Data =>
══════════════════════════════
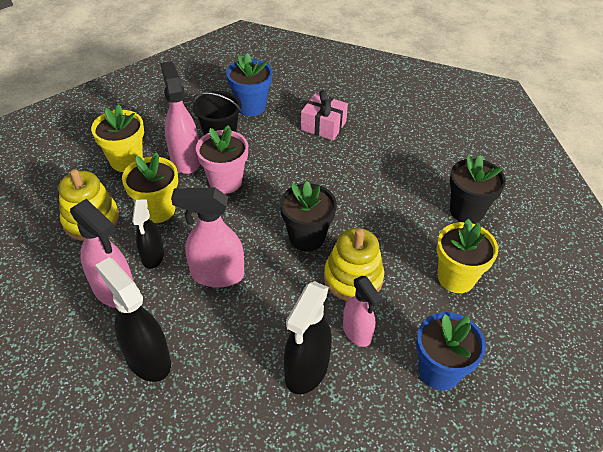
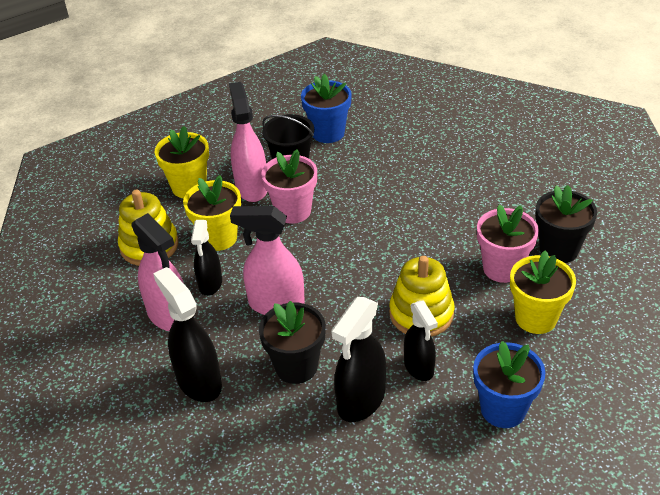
camera: 10 degrees right, 5 degrees down
black flower pot [280,181,337,252] -> black flower pot moved to [259,301,326,384]
pink gift [301,90,348,140] -> none
pink spray bottle [343,276,383,347] -> black spray bottle [404,301,438,381]
none -> pink flower pot [477,204,539,283]

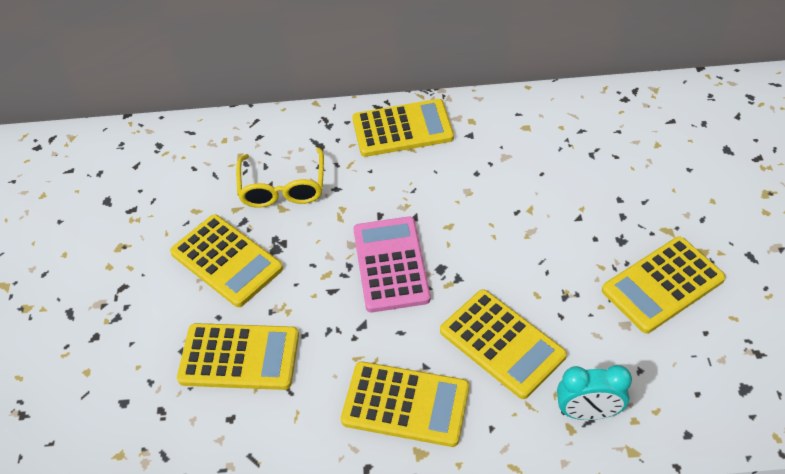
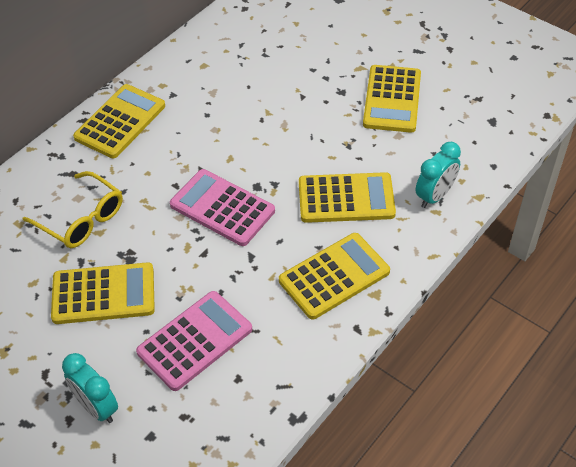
camera: 50 degrees left, 0 degrees up
yellow calculator [177,323,299,390] -> pink calculator [136,291,252,391]
none -> turquoise clock [62,353,118,423]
══════════════════════════════
Problem requirements => Any pictures should be dropped; transcribe the rest of the records above exactly.

Written solution =>
camera: 10 degrees right, 5 degrees down
black flower pot [280,181,337,252] -> black flower pot moved to [259,301,326,384]
pink gift [301,90,348,140] -> none
pink spray bottle [343,276,383,347] -> black spray bottle [404,301,438,381]
none -> pink flower pot [477,204,539,283]

camera: 50 degrees left, 0 degrees up
yellow calculator [177,323,299,390] -> pink calculator [136,291,252,391]
none -> turquoise clock [62,353,118,423]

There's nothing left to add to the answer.